(Beginning of Available data)
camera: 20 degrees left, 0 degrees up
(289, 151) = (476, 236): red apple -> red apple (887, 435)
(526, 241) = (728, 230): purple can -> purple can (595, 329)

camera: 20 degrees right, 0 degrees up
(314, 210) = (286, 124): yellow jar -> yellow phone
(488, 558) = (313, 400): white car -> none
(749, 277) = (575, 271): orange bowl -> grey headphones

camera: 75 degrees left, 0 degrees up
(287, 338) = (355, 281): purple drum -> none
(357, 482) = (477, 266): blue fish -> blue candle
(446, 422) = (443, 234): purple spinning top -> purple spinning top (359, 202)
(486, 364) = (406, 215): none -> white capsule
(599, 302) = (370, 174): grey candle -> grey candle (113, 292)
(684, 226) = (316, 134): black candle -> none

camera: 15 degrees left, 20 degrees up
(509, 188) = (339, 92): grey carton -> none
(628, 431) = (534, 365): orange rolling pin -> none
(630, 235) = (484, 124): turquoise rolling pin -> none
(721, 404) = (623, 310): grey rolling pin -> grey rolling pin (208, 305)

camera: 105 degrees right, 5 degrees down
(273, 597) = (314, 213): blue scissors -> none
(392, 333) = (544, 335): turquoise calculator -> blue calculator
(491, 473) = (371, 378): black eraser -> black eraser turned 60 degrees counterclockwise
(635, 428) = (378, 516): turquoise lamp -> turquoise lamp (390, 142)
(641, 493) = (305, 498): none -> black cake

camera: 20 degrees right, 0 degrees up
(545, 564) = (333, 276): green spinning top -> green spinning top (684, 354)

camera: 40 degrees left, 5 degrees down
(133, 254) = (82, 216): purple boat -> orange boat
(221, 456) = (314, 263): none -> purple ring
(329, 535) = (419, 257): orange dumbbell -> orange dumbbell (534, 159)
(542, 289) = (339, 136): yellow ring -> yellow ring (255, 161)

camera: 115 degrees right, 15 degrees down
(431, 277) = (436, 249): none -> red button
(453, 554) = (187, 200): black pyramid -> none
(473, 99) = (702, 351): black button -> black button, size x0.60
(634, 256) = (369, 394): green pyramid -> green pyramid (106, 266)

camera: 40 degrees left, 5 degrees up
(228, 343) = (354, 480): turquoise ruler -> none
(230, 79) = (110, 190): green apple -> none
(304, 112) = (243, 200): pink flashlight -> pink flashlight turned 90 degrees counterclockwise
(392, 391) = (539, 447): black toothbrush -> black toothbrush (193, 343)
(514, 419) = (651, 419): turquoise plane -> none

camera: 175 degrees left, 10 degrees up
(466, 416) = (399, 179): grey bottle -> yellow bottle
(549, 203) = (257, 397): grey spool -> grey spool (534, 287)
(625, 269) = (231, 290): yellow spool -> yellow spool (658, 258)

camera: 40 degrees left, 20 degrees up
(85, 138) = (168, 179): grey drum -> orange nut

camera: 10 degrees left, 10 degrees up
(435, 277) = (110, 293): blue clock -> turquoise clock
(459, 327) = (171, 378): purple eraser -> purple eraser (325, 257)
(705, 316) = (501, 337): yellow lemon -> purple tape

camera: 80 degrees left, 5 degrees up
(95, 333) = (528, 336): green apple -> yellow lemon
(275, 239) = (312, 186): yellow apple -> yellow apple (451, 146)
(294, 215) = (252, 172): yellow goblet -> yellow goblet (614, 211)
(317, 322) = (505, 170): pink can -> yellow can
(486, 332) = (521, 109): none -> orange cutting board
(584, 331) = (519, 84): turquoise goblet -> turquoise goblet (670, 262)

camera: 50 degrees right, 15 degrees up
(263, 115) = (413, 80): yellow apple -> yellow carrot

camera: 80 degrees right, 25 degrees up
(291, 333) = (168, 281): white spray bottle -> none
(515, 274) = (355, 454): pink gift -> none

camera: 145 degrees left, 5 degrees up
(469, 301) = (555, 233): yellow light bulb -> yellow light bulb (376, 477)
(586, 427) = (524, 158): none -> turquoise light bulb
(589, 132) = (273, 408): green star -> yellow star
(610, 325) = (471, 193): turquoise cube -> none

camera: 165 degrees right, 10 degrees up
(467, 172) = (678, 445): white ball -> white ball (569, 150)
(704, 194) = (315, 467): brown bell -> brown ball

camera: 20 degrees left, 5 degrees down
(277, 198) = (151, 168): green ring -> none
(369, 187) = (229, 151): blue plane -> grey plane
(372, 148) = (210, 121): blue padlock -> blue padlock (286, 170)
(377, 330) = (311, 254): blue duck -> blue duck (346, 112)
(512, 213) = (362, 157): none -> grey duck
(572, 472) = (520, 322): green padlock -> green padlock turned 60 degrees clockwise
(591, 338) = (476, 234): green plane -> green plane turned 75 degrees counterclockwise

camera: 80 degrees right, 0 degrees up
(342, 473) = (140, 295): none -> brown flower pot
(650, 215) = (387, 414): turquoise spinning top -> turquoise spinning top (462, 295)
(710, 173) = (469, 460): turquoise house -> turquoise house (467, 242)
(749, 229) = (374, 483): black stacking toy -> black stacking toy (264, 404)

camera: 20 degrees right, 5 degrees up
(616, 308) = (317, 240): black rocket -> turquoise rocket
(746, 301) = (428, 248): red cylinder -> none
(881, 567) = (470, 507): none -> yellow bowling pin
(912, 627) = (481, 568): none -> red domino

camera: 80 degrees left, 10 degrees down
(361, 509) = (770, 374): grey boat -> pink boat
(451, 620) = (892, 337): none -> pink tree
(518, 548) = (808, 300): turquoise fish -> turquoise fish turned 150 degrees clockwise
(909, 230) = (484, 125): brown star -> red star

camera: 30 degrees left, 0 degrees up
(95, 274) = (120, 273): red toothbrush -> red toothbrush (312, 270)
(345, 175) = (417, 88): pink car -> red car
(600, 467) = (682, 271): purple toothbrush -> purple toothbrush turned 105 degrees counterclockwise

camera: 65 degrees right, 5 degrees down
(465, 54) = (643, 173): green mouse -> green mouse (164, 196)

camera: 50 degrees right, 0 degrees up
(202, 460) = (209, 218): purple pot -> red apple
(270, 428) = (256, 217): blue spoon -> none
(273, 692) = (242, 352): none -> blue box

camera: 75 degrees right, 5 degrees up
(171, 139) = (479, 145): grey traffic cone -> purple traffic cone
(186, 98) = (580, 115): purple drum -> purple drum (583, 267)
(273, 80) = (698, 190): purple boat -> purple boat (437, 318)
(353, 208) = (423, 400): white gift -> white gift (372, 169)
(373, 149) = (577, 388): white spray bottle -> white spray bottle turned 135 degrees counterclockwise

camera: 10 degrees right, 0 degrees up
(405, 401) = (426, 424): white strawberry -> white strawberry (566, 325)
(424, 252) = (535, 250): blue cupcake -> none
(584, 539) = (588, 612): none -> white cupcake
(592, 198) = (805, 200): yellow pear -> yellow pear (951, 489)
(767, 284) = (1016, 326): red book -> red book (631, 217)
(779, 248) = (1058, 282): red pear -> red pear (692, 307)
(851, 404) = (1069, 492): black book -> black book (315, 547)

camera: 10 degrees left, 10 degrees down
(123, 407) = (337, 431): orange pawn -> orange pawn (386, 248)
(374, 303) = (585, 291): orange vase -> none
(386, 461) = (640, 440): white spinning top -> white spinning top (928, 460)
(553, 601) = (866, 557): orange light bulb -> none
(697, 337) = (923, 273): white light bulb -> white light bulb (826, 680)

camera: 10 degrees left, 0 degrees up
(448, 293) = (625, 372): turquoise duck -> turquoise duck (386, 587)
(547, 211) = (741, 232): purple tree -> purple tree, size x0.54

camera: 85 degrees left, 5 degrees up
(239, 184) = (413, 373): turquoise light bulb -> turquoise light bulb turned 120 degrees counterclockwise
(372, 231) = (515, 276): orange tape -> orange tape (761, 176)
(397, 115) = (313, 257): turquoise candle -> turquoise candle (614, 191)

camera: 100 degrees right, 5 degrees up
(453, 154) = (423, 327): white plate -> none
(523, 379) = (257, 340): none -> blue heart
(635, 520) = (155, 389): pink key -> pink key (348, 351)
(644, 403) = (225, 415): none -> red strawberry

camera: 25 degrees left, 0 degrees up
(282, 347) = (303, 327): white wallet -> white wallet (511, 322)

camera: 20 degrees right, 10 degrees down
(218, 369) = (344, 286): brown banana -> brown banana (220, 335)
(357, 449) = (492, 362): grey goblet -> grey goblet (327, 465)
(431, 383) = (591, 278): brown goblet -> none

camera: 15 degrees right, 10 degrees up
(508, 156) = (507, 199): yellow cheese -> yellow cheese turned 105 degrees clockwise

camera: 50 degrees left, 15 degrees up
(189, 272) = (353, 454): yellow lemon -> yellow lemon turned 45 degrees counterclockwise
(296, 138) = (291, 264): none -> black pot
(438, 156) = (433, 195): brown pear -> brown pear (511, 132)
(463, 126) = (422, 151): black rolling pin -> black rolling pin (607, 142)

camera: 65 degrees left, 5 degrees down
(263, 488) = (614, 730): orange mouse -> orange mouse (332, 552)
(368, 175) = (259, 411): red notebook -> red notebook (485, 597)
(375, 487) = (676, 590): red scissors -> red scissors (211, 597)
(End of Available data)
**What this task involves**
Going down the listing above, begin printing at the line with "camera: 85 degrees left, 5 degrees up" and finish with the line with "(635, 520) = (155, 389): pink", exactly as they appear.

**Output**
camera: 85 degrees left, 5 degrees up
(239, 184) = (413, 373): turquoise light bulb -> turquoise light bulb turned 120 degrees counterclockwise
(372, 231) = (515, 276): orange tape -> orange tape (761, 176)
(397, 115) = (313, 257): turquoise candle -> turquoise candle (614, 191)

camera: 100 degrees right, 5 degrees up
(453, 154) = (423, 327): white plate -> none
(523, 379) = (257, 340): none -> blue heart
(635, 520) = (155, 389): pink key -> pink key (348, 351)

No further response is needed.